Scene edit records
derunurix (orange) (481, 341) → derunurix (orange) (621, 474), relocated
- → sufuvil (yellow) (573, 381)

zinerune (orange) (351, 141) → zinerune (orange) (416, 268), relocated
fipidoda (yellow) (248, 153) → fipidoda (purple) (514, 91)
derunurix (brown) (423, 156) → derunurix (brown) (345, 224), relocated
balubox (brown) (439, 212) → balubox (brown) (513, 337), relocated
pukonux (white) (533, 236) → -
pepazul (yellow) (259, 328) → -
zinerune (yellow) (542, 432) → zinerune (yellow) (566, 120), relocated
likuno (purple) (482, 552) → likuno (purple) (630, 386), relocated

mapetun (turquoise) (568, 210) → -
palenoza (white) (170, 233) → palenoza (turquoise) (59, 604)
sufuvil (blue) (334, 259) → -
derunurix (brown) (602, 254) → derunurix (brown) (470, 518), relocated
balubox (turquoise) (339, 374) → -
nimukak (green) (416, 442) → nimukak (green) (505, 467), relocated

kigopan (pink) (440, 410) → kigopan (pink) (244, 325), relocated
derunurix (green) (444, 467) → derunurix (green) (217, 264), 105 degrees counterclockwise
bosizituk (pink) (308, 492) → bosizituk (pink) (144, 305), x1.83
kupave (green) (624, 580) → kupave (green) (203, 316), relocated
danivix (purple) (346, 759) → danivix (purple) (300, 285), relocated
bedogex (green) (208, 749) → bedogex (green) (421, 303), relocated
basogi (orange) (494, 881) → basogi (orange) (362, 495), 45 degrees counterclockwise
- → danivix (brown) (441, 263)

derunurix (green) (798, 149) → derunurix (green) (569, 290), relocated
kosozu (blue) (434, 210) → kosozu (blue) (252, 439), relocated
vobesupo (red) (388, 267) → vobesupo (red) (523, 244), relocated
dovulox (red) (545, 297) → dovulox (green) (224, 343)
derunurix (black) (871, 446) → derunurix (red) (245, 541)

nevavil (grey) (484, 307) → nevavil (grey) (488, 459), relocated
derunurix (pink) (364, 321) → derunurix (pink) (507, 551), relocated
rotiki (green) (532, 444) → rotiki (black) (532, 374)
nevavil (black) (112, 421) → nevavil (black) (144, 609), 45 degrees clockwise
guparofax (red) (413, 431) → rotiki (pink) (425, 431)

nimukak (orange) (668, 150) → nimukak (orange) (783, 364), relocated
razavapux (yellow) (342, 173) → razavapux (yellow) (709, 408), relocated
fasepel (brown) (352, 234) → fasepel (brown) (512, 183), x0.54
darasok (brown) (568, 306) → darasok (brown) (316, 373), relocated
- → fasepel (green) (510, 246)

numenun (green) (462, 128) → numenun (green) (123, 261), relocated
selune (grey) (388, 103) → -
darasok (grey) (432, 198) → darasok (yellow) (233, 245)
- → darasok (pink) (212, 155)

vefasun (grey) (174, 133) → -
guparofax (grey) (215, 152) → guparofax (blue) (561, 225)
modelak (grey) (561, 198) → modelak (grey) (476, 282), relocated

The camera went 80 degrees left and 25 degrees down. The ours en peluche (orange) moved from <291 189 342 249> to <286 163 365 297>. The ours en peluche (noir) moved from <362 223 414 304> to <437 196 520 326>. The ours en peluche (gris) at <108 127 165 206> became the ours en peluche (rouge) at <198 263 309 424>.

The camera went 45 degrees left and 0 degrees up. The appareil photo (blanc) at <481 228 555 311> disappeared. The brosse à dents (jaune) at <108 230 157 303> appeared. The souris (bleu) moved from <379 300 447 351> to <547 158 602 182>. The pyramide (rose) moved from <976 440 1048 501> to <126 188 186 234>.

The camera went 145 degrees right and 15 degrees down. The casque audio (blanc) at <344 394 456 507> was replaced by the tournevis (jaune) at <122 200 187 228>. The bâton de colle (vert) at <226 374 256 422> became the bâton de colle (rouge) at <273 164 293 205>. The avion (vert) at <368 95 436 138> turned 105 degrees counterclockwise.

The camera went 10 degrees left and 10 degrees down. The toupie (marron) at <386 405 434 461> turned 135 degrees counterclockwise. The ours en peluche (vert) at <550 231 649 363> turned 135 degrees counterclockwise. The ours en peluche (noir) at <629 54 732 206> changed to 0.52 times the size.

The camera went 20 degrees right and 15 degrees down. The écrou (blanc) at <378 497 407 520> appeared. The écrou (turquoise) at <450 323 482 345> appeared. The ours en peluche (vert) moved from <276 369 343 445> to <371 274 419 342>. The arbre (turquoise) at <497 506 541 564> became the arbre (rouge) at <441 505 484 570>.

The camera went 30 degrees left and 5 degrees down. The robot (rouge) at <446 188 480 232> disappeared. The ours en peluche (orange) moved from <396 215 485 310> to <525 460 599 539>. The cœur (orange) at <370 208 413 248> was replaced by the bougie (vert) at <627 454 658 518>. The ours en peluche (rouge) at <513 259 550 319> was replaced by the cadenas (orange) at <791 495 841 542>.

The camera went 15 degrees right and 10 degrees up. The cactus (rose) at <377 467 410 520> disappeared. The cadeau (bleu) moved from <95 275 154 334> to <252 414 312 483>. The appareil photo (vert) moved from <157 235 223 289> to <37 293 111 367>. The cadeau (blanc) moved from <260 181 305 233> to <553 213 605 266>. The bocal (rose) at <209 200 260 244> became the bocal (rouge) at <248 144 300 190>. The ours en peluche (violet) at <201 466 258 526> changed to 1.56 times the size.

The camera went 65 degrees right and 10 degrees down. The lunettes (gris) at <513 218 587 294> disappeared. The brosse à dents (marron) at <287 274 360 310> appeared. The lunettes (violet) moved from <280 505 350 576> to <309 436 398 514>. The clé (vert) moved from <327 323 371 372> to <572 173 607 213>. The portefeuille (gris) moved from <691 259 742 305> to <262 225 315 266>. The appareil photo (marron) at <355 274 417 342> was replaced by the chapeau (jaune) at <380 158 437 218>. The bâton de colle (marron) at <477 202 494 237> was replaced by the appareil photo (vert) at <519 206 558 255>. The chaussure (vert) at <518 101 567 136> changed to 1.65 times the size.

Problem to solve
Above are the records. Print exactly, and only, the lines from the line with "likuno (purple) (482, 552)" to the line with "danivix (purple) (346, 759)", both inclusive.

Exercise result
likuno (purple) (482, 552) → likuno (purple) (630, 386), relocated

mapetun (turquoise) (568, 210) → -
palenoza (white) (170, 233) → palenoza (turquoise) (59, 604)
sufuvil (blue) (334, 259) → -
derunurix (brown) (602, 254) → derunurix (brown) (470, 518), relocated
balubox (turquoise) (339, 374) → -
nimukak (green) (416, 442) → nimukak (green) (505, 467), relocated

kigopan (pink) (440, 410) → kigopan (pink) (244, 325), relocated
derunurix (green) (444, 467) → derunurix (green) (217, 264), 105 degrees counterclockwise
bosizituk (pink) (308, 492) → bosizituk (pink) (144, 305), x1.83
kupave (green) (624, 580) → kupave (green) (203, 316), relocated
danivix (purple) (346, 759) → danivix (purple) (300, 285), relocated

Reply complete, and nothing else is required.